> **Goal of the exercise**:
Each record must come back unchanged in your answer, stripped of its images.

Data to use below:

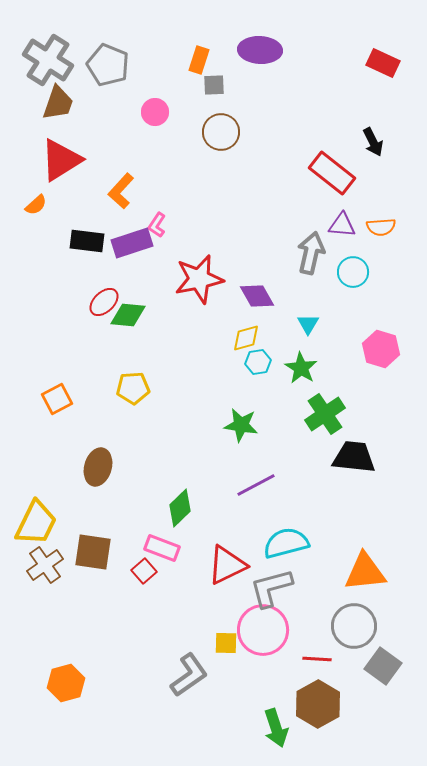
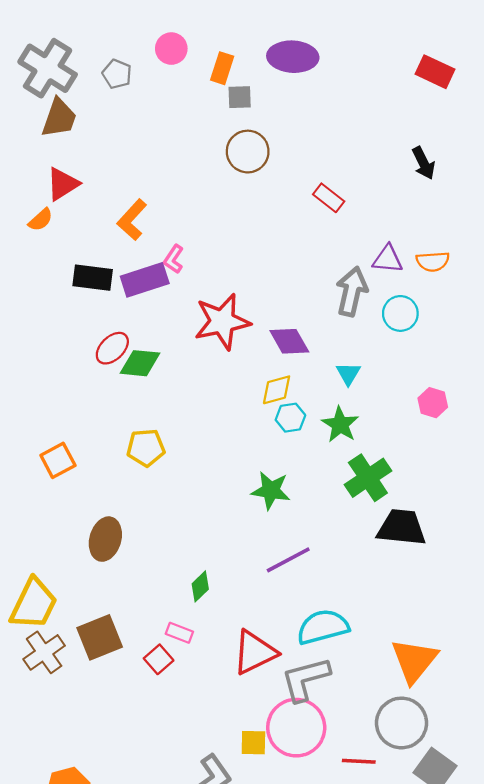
gray pentagon: (108, 65) -> (117, 74), size x0.6
pink circle: (155, 112) -> (171, 49), moved
red triangle: (61, 160) -> (63, 184), size x0.7
red rectangle: (332, 173) -> (329, 198), moved, size x0.6
orange semicircle: (36, 205) -> (41, 220), moved
pink hexagon: (381, 349) -> (433, 403), size x0.7
green diamond: (180, 508) -> (200, 586), size x0.7
pink rectangle: (162, 548) -> (179, 633), size x0.7
brown square: (93, 552) -> (100, 637), turned -30
orange triangle: (365, 572) -> (414, 661), turned -45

End of Data to use.

> **Result**:
gray pentagon: (108, 65) -> (117, 74), size x0.6
pink circle: (155, 112) -> (171, 49), moved
red triangle: (61, 160) -> (63, 184), size x0.7
red rectangle: (332, 173) -> (329, 198), moved, size x0.6
orange semicircle: (36, 205) -> (41, 220), moved
pink hexagon: (381, 349) -> (433, 403), size x0.7
green diamond: (180, 508) -> (200, 586), size x0.7
pink rectangle: (162, 548) -> (179, 633), size x0.7
brown square: (93, 552) -> (100, 637), turned -30
orange triangle: (365, 572) -> (414, 661), turned -45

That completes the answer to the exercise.